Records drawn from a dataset
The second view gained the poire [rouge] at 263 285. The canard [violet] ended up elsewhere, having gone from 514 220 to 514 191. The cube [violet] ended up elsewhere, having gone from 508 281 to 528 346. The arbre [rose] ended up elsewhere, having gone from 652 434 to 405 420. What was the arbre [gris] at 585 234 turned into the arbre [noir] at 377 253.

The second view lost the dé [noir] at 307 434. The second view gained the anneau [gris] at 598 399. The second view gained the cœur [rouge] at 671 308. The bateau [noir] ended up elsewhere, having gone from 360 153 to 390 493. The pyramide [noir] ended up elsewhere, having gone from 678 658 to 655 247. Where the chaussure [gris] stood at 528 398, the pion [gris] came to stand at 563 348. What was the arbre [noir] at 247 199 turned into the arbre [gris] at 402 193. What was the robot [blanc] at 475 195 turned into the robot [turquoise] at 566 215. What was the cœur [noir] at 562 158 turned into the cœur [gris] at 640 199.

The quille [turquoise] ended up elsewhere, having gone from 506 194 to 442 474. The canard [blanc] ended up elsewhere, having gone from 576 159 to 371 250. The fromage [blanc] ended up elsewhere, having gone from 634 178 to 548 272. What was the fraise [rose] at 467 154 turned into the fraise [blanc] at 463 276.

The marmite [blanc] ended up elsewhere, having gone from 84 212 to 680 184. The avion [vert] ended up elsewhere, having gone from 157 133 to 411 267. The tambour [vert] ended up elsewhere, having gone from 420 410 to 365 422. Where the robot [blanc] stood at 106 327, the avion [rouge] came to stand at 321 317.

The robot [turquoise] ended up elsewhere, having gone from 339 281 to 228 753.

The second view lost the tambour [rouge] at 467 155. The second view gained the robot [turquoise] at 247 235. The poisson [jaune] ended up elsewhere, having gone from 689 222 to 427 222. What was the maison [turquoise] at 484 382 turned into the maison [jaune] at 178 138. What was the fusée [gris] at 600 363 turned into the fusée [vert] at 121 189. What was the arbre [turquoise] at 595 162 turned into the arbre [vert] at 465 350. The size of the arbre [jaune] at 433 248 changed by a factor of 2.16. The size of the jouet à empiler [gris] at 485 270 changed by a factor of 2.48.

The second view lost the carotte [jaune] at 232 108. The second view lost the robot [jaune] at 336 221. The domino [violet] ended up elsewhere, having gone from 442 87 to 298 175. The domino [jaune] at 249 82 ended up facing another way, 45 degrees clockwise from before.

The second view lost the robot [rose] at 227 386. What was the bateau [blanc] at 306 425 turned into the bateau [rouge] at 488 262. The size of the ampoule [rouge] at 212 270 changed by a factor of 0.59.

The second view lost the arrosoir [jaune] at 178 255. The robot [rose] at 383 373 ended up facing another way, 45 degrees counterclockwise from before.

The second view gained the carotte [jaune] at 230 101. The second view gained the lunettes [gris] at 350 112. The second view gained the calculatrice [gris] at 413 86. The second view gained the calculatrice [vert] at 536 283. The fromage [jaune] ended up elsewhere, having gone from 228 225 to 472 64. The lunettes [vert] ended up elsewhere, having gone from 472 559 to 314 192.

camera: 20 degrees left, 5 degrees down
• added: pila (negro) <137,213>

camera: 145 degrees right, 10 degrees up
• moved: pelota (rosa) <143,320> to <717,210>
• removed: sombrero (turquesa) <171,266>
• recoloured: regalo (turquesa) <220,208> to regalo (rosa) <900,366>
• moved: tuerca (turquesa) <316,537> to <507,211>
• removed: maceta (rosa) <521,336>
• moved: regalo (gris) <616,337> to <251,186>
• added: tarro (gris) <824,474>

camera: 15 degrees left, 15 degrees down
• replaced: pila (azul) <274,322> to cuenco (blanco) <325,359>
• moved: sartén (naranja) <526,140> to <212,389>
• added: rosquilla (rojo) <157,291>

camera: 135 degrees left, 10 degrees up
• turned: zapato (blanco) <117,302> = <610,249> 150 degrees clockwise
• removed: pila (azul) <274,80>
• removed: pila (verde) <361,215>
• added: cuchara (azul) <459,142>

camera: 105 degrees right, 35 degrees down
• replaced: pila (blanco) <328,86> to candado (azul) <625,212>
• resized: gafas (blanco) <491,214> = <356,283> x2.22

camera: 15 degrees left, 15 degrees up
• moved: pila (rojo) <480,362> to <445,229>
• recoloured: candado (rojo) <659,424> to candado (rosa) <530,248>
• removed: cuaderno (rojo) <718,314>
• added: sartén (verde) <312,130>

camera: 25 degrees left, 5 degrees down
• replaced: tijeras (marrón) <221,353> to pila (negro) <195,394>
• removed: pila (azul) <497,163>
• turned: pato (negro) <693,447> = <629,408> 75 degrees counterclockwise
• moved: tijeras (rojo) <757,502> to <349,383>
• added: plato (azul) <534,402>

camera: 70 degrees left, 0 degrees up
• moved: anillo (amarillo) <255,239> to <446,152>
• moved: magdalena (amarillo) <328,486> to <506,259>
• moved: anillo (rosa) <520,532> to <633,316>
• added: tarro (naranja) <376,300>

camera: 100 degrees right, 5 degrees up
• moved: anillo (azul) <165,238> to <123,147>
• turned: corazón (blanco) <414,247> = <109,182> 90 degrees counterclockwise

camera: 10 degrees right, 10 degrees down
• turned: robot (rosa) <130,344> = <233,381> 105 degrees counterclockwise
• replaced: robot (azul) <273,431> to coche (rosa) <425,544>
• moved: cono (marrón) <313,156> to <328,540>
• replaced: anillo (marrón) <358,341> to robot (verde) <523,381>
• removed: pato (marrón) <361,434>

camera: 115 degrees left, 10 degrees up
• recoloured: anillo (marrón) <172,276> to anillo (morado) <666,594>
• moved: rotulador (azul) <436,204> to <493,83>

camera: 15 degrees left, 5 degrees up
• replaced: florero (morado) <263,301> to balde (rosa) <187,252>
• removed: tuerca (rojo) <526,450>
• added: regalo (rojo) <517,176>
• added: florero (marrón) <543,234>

■ Exercise requirements ■
Write all the entries again precisely as they were given.

■ Task solution ■
The second view gained the poire [rouge] at 263 285. The canard [violet] ended up elsewhere, having gone from 514 220 to 514 191. The cube [violet] ended up elsewhere, having gone from 508 281 to 528 346. The arbre [rose] ended up elsewhere, having gone from 652 434 to 405 420. What was the arbre [gris] at 585 234 turned into the arbre [noir] at 377 253.

The second view lost the dé [noir] at 307 434. The second view gained the anneau [gris] at 598 399. The second view gained the cœur [rouge] at 671 308. The bateau [noir] ended up elsewhere, having gone from 360 153 to 390 493. The pyramide [noir] ended up elsewhere, having gone from 678 658 to 655 247. Where the chaussure [gris] stood at 528 398, the pion [gris] came to stand at 563 348. What was the arbre [noir] at 247 199 turned into the arbre [gris] at 402 193. What was the robot [blanc] at 475 195 turned into the robot [turquoise] at 566 215. What was the cœur [noir] at 562 158 turned into the cœur [gris] at 640 199.

The quille [turquoise] ended up elsewhere, having gone from 506 194 to 442 474. The canard [blanc] ended up elsewhere, having gone from 576 159 to 371 250. The fromage [blanc] ended up elsewhere, having gone from 634 178 to 548 272. What was the fraise [rose] at 467 154 turned into the fraise [blanc] at 463 276.

The marmite [blanc] ended up elsewhere, having gone from 84 212 to 680 184. The avion [vert] ended up elsewhere, having gone from 157 133 to 411 267. The tambour [vert] ended up elsewhere, having gone from 420 410 to 365 422. Where the robot [blanc] stood at 106 327, the avion [rouge] came to stand at 321 317.

The robot [turquoise] ended up elsewhere, having gone from 339 281 to 228 753.

The second view lost the tambour [rouge] at 467 155. The second view gained the robot [turquoise] at 247 235. The poisson [jaune] ended up elsewhere, having gone from 689 222 to 427 222. What was the maison [turquoise] at 484 382 turned into the maison [jaune] at 178 138. What was the fusée [gris] at 600 363 turned into the fusée [vert] at 121 189. What was the arbre [turquoise] at 595 162 turned into the arbre [vert] at 465 350. The size of the arbre [jaune] at 433 248 changed by a factor of 2.16. The size of the jouet à empiler [gris] at 485 270 changed by a factor of 2.48.

The second view lost the carotte [jaune] at 232 108. The second view lost the robot [jaune] at 336 221. The domino [violet] ended up elsewhere, having gone from 442 87 to 298 175. The domino [jaune] at 249 82 ended up facing another way, 45 degrees clockwise from before.

The second view lost the robot [rose] at 227 386. What was the bateau [blanc] at 306 425 turned into the bateau [rouge] at 488 262. The size of the ampoule [rouge] at 212 270 changed by a factor of 0.59.

The second view lost the arrosoir [jaune] at 178 255. The robot [rose] at 383 373 ended up facing another way, 45 degrees counterclockwise from before.

The second view gained the carotte [jaune] at 230 101. The second view gained the lunettes [gris] at 350 112. The second view gained the calculatrice [gris] at 413 86. The second view gained the calculatrice [vert] at 536 283. The fromage [jaune] ended up elsewhere, having gone from 228 225 to 472 64. The lunettes [vert] ended up elsewhere, having gone from 472 559 to 314 192.

camera: 20 degrees left, 5 degrees down
• added: pila (negro) <137,213>

camera: 145 degrees right, 10 degrees up
• moved: pelota (rosa) <143,320> to <717,210>
• removed: sombrero (turquesa) <171,266>
• recoloured: regalo (turquesa) <220,208> to regalo (rosa) <900,366>
• moved: tuerca (turquesa) <316,537> to <507,211>
• removed: maceta (rosa) <521,336>
• moved: regalo (gris) <616,337> to <251,186>
• added: tarro (gris) <824,474>

camera: 15 degrees left, 15 degrees down
• replaced: pila (azul) <274,322> to cuenco (blanco) <325,359>
• moved: sartén (naranja) <526,140> to <212,389>
• added: rosquilla (rojo) <157,291>

camera: 135 degrees left, 10 degrees up
• turned: zapato (blanco) <117,302> = <610,249> 150 degrees clockwise
• removed: pila (azul) <274,80>
• removed: pila (verde) <361,215>
• added: cuchara (azul) <459,142>

camera: 105 degrees right, 35 degrees down
• replaced: pila (blanco) <328,86> to candado (azul) <625,212>
• resized: gafas (blanco) <491,214> = <356,283> x2.22

camera: 15 degrees left, 15 degrees up
• moved: pila (rojo) <480,362> to <445,229>
• recoloured: candado (rojo) <659,424> to candado (rosa) <530,248>
• removed: cuaderno (rojo) <718,314>
• added: sartén (verde) <312,130>

camera: 25 degrees left, 5 degrees down
• replaced: tijeras (marrón) <221,353> to pila (negro) <195,394>
• removed: pila (azul) <497,163>
• turned: pato (negro) <693,447> = <629,408> 75 degrees counterclockwise
• moved: tijeras (rojo) <757,502> to <349,383>
• added: plato (azul) <534,402>

camera: 70 degrees left, 0 degrees up
• moved: anillo (amarillo) <255,239> to <446,152>
• moved: magdalena (amarillo) <328,486> to <506,259>
• moved: anillo (rosa) <520,532> to <633,316>
• added: tarro (naranja) <376,300>

camera: 100 degrees right, 5 degrees up
• moved: anillo (azul) <165,238> to <123,147>
• turned: corazón (blanco) <414,247> = <109,182> 90 degrees counterclockwise

camera: 10 degrees right, 10 degrees down
• turned: robot (rosa) <130,344> = <233,381> 105 degrees counterclockwise
• replaced: robot (azul) <273,431> to coche (rosa) <425,544>
• moved: cono (marrón) <313,156> to <328,540>
• replaced: anillo (marrón) <358,341> to robot (verde) <523,381>
• removed: pato (marrón) <361,434>

camera: 115 degrees left, 10 degrees up
• recoloured: anillo (marrón) <172,276> to anillo (morado) <666,594>
• moved: rotulador (azul) <436,204> to <493,83>

camera: 15 degrees left, 5 degrees up
• replaced: florero (morado) <263,301> to balde (rosa) <187,252>
• removed: tuerca (rojo) <526,450>
• added: regalo (rojo) <517,176>
• added: florero (marrón) <543,234>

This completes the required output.